*REQUIREMENTS*.
Please render the records from the first line through the line containing "pink line: moved 4 px right, 4 px up" as a JSON list of strings, with one string per line and no blank lines.

*STORED DATA*.
---
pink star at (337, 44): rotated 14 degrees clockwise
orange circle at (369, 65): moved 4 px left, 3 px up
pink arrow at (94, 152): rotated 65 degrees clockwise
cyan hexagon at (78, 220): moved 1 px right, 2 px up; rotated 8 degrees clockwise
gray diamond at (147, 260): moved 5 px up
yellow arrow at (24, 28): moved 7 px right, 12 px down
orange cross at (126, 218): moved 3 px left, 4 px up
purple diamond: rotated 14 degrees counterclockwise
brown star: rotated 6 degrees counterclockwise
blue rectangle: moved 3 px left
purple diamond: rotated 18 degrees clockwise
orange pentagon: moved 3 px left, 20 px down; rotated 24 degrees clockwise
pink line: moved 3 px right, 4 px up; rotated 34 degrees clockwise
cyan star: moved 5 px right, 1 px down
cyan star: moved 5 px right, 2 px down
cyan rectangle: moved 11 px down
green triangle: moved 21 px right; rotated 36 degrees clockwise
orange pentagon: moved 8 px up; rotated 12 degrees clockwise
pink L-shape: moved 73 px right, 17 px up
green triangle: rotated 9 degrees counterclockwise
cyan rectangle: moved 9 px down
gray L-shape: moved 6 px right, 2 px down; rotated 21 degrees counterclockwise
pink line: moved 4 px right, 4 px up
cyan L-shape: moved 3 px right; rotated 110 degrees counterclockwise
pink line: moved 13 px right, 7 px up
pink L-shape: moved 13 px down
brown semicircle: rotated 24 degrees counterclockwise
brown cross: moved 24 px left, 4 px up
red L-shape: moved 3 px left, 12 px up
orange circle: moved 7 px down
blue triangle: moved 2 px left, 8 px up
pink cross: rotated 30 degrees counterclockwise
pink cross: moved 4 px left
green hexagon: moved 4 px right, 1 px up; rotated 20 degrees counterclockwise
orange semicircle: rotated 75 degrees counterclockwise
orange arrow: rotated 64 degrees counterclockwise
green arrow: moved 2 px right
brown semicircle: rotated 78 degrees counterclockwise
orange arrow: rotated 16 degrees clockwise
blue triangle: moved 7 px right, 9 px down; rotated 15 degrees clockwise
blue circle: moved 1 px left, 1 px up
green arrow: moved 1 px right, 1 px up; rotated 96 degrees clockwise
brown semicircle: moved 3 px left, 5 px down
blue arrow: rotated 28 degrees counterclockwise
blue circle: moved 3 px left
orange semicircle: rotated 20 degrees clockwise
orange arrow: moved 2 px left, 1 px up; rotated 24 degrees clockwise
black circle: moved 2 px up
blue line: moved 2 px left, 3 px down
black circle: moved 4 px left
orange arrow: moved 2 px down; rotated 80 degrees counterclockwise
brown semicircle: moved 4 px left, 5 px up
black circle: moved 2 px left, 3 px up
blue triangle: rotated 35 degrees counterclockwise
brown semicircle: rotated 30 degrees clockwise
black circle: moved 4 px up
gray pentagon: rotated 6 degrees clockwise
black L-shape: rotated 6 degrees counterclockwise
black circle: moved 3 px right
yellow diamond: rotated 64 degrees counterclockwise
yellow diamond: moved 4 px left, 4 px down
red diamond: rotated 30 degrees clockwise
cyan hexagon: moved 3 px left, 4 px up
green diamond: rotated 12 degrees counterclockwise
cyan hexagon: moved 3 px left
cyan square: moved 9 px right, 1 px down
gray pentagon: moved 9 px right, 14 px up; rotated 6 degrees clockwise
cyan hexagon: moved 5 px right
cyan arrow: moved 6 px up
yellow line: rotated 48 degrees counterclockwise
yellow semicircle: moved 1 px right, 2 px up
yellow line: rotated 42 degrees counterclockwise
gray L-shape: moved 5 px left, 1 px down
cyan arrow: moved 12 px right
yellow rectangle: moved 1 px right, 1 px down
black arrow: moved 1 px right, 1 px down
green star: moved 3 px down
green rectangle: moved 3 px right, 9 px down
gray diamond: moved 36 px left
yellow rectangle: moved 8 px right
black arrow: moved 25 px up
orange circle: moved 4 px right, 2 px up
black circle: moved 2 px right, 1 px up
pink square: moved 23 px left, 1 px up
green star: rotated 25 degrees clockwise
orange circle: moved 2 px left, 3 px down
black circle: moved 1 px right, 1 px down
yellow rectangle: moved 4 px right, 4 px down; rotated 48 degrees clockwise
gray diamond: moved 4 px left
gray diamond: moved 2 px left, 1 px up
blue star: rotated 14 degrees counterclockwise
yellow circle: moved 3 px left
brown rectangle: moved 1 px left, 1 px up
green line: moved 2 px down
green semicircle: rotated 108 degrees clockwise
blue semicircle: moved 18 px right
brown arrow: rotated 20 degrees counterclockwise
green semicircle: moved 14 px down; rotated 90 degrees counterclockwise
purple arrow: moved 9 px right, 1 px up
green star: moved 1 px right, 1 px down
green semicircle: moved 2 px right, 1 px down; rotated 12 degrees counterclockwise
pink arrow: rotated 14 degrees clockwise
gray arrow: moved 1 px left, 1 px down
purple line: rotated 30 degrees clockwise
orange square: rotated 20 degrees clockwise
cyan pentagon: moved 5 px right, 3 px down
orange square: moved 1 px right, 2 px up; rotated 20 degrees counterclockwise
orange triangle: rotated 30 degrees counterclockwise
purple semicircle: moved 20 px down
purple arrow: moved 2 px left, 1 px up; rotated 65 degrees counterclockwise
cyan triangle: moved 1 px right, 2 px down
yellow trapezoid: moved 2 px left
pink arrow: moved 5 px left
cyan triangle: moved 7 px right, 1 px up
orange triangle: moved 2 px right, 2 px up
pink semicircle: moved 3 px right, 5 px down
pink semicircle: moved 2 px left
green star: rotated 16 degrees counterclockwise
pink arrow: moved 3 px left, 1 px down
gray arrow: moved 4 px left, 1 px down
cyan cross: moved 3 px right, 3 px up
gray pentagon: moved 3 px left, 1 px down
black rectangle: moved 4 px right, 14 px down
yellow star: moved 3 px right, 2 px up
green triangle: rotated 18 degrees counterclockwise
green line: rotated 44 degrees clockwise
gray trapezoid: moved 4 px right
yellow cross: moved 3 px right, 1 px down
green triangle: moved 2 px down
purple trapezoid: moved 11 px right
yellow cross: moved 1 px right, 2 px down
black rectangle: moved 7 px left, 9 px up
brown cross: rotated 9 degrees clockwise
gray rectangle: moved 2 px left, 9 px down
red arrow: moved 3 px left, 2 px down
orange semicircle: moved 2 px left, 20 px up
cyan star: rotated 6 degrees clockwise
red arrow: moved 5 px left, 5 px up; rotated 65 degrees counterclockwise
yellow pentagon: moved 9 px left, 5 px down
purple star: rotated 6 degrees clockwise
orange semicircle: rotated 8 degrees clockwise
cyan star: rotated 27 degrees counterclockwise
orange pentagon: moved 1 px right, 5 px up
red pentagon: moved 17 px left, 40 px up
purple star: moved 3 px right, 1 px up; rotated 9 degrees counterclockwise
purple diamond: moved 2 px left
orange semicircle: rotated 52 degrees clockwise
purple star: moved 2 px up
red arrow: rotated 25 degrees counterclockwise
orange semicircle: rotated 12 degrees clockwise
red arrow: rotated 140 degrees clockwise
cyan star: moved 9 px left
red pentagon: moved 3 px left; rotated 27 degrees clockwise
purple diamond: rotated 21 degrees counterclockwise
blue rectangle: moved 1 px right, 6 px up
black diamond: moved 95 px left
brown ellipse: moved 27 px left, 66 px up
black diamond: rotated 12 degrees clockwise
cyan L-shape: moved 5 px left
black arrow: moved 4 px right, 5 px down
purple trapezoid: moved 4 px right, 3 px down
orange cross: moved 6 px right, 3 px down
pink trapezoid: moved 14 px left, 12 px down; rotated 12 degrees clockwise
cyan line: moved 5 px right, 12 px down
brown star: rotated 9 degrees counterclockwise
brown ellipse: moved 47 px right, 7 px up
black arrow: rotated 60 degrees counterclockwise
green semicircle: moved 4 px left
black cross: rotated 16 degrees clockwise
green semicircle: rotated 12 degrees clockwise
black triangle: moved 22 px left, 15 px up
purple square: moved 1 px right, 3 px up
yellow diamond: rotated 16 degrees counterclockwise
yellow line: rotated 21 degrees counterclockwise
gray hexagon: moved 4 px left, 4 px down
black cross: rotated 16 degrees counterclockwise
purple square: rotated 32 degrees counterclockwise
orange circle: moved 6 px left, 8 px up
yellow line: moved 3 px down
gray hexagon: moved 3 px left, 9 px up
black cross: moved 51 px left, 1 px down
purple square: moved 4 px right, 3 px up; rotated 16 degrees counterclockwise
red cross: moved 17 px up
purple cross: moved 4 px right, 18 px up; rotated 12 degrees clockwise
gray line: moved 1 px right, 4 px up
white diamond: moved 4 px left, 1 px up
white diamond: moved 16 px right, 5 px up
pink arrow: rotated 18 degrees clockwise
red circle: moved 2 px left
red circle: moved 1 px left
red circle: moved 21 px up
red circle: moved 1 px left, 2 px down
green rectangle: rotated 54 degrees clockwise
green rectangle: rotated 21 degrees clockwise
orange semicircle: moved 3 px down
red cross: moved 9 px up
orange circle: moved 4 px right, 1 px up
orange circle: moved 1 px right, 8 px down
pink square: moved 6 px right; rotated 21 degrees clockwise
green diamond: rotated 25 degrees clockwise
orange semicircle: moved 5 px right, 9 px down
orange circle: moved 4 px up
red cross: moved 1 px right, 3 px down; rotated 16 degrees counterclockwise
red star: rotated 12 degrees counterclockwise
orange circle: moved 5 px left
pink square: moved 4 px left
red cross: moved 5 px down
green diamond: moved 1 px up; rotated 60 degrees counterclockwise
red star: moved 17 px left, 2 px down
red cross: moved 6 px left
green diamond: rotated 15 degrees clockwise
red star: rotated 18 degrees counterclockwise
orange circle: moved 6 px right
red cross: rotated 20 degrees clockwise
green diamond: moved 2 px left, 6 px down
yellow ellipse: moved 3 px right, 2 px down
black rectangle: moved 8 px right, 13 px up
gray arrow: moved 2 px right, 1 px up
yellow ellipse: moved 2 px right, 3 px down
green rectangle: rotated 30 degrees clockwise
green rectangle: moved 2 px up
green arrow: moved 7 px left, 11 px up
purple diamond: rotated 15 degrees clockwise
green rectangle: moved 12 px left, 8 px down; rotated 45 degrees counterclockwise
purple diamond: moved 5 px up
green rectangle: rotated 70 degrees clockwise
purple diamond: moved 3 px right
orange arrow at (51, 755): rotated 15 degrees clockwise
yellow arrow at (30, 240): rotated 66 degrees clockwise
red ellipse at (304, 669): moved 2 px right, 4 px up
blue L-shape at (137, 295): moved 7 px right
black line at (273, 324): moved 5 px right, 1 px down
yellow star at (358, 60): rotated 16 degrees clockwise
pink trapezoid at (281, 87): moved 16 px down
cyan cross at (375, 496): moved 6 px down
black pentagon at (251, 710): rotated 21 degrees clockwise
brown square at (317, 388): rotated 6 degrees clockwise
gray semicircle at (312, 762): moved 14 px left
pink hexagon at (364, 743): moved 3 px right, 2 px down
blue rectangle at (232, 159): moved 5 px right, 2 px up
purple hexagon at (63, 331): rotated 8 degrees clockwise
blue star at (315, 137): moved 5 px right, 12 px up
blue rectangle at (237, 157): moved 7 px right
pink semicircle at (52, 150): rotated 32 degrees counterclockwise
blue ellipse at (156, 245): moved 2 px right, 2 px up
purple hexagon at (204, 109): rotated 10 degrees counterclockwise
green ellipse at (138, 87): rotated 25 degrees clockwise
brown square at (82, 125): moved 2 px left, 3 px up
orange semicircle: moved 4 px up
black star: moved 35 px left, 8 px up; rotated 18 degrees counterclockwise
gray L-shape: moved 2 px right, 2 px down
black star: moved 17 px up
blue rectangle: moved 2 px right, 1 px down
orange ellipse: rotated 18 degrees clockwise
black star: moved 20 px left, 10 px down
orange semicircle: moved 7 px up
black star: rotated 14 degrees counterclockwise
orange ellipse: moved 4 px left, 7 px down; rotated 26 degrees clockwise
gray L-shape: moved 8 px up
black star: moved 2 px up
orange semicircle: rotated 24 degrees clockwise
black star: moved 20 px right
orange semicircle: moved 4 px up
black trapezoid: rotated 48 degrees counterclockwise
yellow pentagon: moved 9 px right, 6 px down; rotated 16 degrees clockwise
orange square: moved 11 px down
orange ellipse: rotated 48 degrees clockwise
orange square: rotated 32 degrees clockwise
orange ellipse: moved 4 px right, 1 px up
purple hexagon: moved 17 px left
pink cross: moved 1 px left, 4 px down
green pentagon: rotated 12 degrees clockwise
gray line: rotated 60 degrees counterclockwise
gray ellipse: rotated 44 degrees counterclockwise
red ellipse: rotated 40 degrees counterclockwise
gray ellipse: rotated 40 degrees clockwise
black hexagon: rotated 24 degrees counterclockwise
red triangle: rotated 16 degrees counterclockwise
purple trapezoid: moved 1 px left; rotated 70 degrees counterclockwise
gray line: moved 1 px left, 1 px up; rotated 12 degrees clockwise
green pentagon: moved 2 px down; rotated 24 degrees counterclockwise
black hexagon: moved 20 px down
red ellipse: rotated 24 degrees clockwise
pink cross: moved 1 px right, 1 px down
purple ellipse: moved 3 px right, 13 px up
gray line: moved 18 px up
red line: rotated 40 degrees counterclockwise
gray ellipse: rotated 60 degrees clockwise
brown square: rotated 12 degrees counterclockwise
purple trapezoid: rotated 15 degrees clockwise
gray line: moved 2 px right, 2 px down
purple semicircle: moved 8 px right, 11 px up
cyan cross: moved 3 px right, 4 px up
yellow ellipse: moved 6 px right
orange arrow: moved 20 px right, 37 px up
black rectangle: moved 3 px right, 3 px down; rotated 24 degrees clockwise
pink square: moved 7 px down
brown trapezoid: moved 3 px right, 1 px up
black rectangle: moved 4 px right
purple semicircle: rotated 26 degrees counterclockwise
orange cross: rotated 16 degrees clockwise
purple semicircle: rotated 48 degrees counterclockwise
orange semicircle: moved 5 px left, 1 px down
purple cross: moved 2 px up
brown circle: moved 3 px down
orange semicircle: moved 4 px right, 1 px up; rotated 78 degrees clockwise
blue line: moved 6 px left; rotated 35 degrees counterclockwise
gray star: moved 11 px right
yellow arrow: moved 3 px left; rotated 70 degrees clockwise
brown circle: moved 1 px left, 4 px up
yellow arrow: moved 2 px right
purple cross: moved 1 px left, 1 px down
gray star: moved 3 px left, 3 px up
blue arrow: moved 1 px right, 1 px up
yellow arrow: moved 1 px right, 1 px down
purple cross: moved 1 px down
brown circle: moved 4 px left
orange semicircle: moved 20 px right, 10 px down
---
*WRITTEN SOLUTION*.
[
  "pink star at (337, 44): rotated 14 degrees clockwise",
  "orange circle at (369, 65): moved 4 px left, 3 px up",
  "pink arrow at (94, 152): rotated 65 degrees clockwise",
  "cyan hexagon at (78, 220): moved 1 px right, 2 px up; rotated 8 degrees clockwise",
  "gray diamond at (147, 260): moved 5 px up",
  "yellow arrow at (24, 28): moved 7 px right, 12 px down",
  "orange cross at (126, 218): moved 3 px left, 4 px up",
  "purple diamond: rotated 14 degrees counterclockwise",
  "brown star: rotated 6 degrees counterclockwise",
  "blue rectangle: moved 3 px left",
  "purple diamond: rotated 18 degrees clockwise",
  "orange pentagon: moved 3 px left, 20 px down; rotated 24 degrees clockwise",
  "pink line: moved 3 px right, 4 px up; rotated 34 degrees clockwise",
  "cyan star: moved 5 px right, 1 px down",
  "cyan star: moved 5 px right, 2 px down",
  "cyan rectangle: moved 11 px down",
  "green triangle: moved 21 px right; rotated 36 degrees clockwise",
  "orange pentagon: moved 8 px up; rotated 12 degrees clockwise",
  "pink L-shape: moved 73 px right, 17 px up",
  "green triangle: rotated 9 degrees counterclockwise",
  "cyan rectangle: moved 9 px down",
  "gray L-shape: moved 6 px right, 2 px down; rotated 21 degrees counterclockwise",
  "pink line: moved 4 px right, 4 px up"
]